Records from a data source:
▽

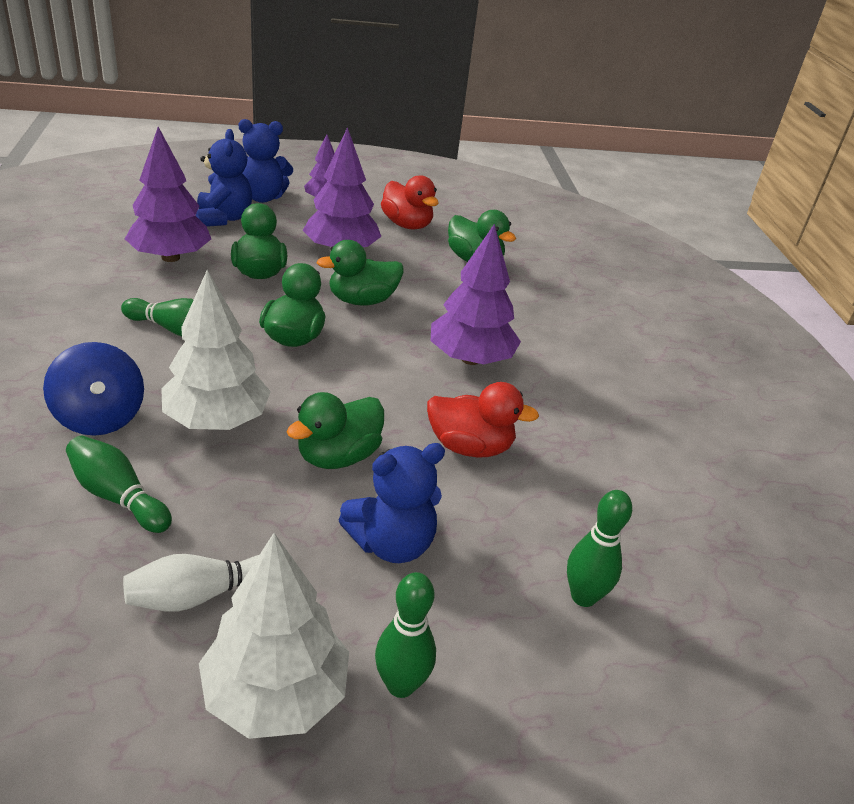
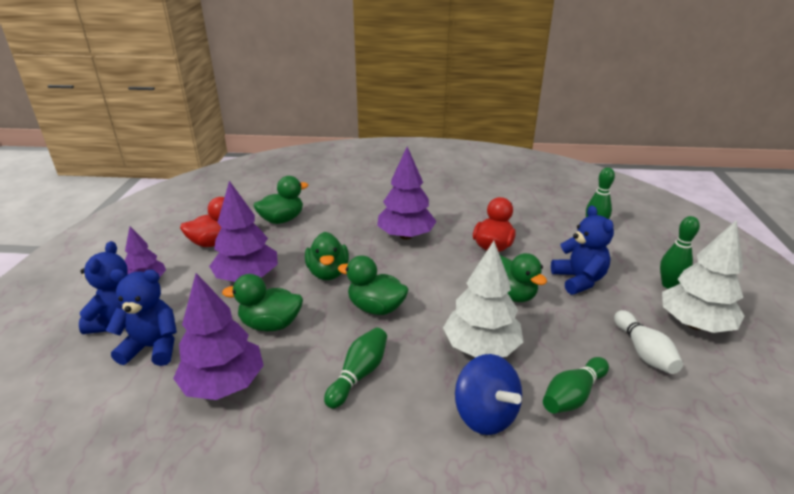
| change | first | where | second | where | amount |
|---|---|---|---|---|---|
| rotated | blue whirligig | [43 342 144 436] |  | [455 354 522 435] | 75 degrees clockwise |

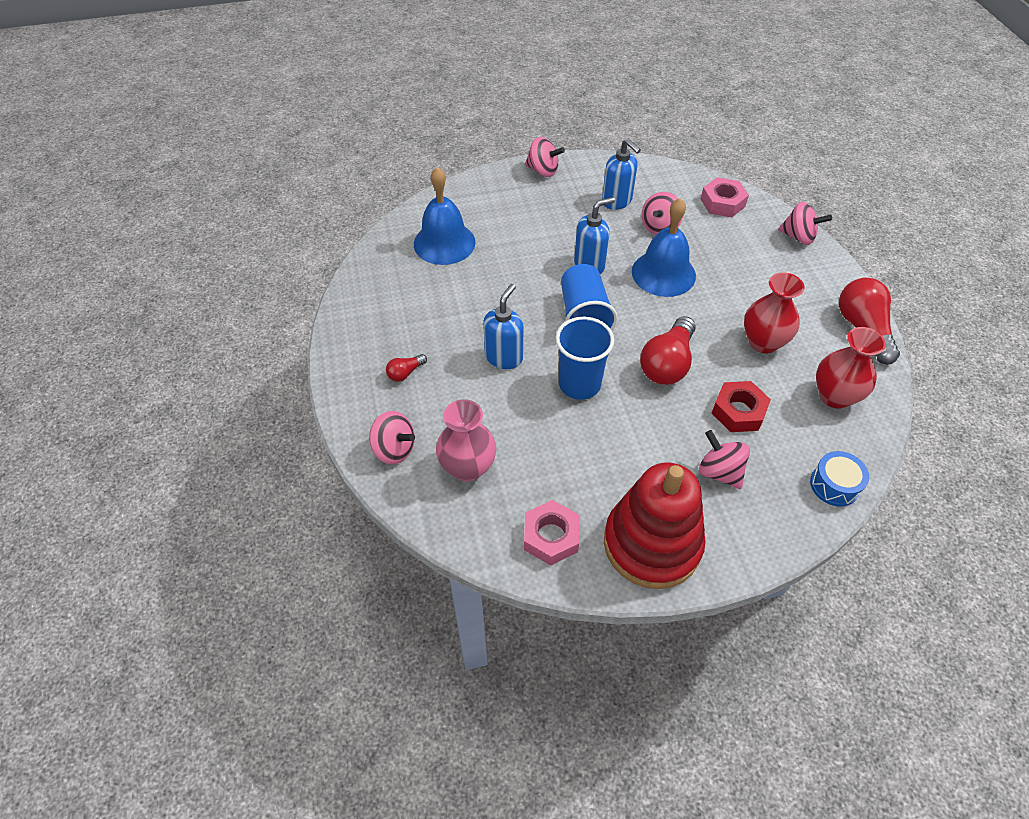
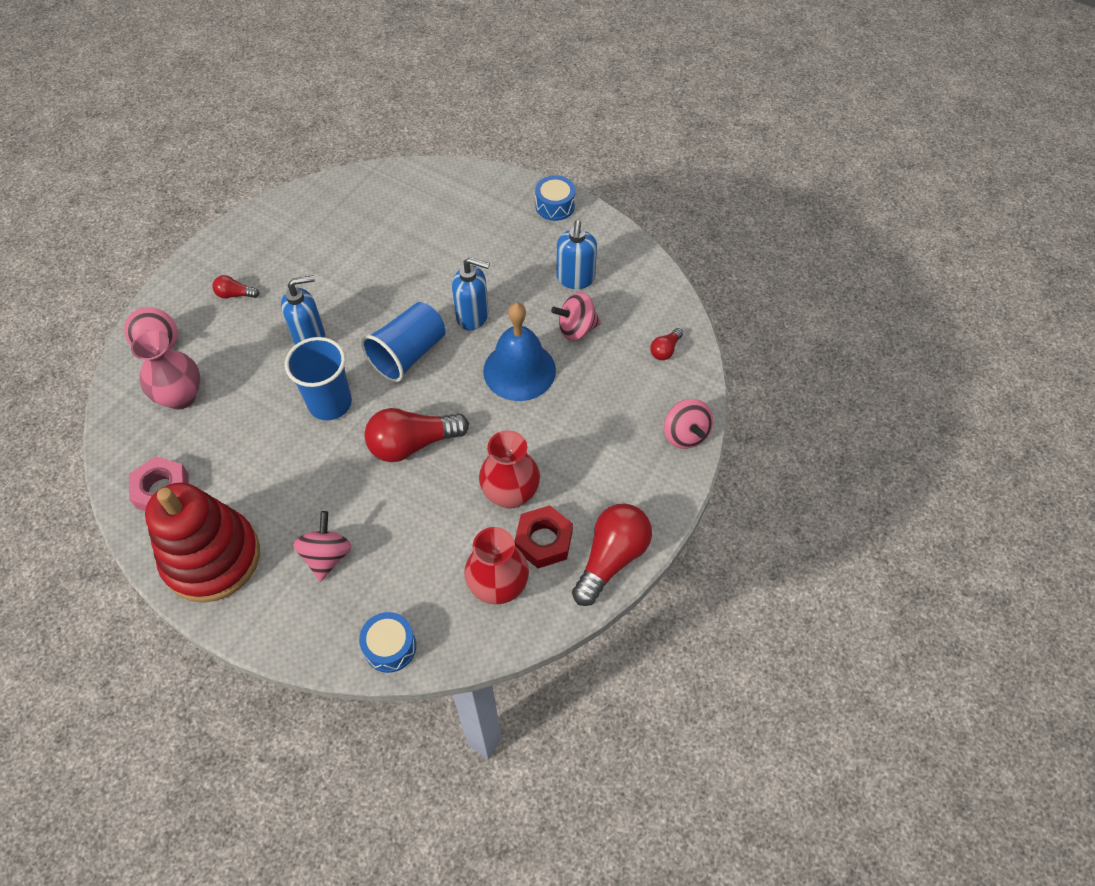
| change | first | where | second | where | amount |
|---|---|---|---|---|---|
| gone | blue bell | [414 167 475 265] |  |  |  |
| shifted | crimson hexagon nut | [712 381 771 432] |  | [514 505 573 568] |  |
| swapped | rosy whirligig | [525 137 565 177] | blue snare drum | [535 175 575 221] |  |
| swapped | rosy hexagon nut | [701 177 749 217] | crimson bulb | [650 328 683 360] |  |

△

WHAT YOU HAVE TO DO =
Write the records out again exactly; none of the pictures belong in the copy.

SOLUTION FOR THIS TASK =
| change | first | where | second | where | amount |
|---|---|---|---|---|---|
| rotated | blue whirligig | [43 342 144 436] |  | [455 354 522 435] | 75 degrees clockwise |

| change | first | where | second | where | amount |
|---|---|---|---|---|---|
| gone | blue bell | [414 167 475 265] |  |  |  |
| shifted | crimson hexagon nut | [712 381 771 432] |  | [514 505 573 568] |  |
| swapped | rosy whirligig | [525 137 565 177] | blue snare drum | [535 175 575 221] |  |
| swapped | rosy hexagon nut | [701 177 749 217] | crimson bulb | [650 328 683 360] |  |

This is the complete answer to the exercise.